### Instructions to follow
Repeat the lines of the material starting at the line containing "of blue metallic railing at right." and ending at the line containing "Correct, blue metallic", both included, and nothing else.

[Extracted data entries]
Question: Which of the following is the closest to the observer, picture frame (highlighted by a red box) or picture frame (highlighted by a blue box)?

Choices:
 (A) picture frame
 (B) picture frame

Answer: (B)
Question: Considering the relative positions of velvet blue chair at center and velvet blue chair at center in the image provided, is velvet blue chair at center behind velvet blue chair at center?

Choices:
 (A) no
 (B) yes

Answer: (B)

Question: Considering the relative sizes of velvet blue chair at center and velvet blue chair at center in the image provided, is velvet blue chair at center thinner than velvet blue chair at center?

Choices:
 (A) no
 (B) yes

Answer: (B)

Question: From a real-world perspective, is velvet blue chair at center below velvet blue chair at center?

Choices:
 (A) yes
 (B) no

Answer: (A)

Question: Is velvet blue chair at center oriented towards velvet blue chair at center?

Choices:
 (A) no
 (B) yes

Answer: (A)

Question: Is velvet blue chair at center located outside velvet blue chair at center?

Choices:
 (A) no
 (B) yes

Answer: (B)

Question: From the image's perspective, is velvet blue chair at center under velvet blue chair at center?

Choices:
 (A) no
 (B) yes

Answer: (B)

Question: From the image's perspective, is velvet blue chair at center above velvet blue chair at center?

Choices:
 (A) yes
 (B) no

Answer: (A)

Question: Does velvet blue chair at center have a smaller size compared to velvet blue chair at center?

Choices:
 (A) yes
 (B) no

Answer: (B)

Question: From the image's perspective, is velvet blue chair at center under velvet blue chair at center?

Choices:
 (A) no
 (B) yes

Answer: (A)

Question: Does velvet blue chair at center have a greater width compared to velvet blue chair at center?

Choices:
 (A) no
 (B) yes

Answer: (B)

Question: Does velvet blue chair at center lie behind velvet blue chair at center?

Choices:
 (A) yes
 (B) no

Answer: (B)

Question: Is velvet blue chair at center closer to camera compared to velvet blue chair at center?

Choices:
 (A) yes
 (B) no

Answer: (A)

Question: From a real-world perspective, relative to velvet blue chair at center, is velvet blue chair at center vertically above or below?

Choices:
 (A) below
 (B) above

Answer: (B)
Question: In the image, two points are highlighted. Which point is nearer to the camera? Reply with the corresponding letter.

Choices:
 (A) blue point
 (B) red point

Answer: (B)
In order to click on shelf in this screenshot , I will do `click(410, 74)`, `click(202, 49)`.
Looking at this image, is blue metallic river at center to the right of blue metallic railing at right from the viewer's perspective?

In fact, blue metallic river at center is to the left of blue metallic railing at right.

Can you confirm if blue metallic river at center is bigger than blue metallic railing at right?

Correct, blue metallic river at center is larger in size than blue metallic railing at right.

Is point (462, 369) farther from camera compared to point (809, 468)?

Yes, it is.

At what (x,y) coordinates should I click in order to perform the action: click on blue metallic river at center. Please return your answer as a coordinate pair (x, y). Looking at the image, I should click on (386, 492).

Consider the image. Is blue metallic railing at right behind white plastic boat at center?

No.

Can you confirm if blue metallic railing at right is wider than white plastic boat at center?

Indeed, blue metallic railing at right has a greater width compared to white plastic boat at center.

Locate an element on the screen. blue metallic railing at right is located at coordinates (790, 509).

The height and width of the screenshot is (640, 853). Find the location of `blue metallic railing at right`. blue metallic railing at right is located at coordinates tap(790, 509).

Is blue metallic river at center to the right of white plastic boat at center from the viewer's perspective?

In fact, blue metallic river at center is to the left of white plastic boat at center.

### Answer for this exercise
In fact, blue metallic river at center is to the left of blue metallic railing at right.

Can you confirm if blue metallic river at center is bigger than blue metallic railing at right?

Correct, blue metallic river at center is larger in size than blue metallic railing at right.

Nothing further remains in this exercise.